### WHAT TO WORK ON
Below are entries; copy exactly the lines from the one with "camera: 15 degrees right, 10 degrees up" through the one with "(557, 270) = (605, 307): black", both included, and leave out the rest.

### MATERIAL SUPPLIED
**********

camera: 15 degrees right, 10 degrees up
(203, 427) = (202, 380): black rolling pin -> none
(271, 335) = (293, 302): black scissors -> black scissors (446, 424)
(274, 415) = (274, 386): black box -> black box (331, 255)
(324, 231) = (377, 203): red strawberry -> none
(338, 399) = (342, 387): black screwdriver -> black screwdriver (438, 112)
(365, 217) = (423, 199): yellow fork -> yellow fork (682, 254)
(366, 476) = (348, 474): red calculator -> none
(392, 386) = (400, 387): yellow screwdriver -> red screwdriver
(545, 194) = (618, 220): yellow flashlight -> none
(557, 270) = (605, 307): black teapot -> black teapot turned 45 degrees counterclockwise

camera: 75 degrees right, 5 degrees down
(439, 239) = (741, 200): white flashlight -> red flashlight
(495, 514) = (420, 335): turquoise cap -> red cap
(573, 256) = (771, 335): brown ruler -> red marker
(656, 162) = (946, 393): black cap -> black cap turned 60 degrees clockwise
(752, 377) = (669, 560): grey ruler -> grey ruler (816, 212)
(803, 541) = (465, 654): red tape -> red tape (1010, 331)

**********

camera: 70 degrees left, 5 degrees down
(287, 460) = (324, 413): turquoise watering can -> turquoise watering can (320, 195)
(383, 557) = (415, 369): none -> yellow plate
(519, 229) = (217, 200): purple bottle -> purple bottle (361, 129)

**********

### WRITTEN SOLUTION
camera: 15 degrees right, 10 degrees up
(203, 427) = (202, 380): black rolling pin -> none
(271, 335) = (293, 302): black scissors -> black scissors (446, 424)
(274, 415) = (274, 386): black box -> black box (331, 255)
(324, 231) = (377, 203): red strawberry -> none
(338, 399) = (342, 387): black screwdriver -> black screwdriver (438, 112)
(365, 217) = (423, 199): yellow fork -> yellow fork (682, 254)
(366, 476) = (348, 474): red calculator -> none
(392, 386) = (400, 387): yellow screwdriver -> red screwdriver
(545, 194) = (618, 220): yellow flashlight -> none
(557, 270) = (605, 307): black teapot -> black teapot turned 45 degrees counterclockwise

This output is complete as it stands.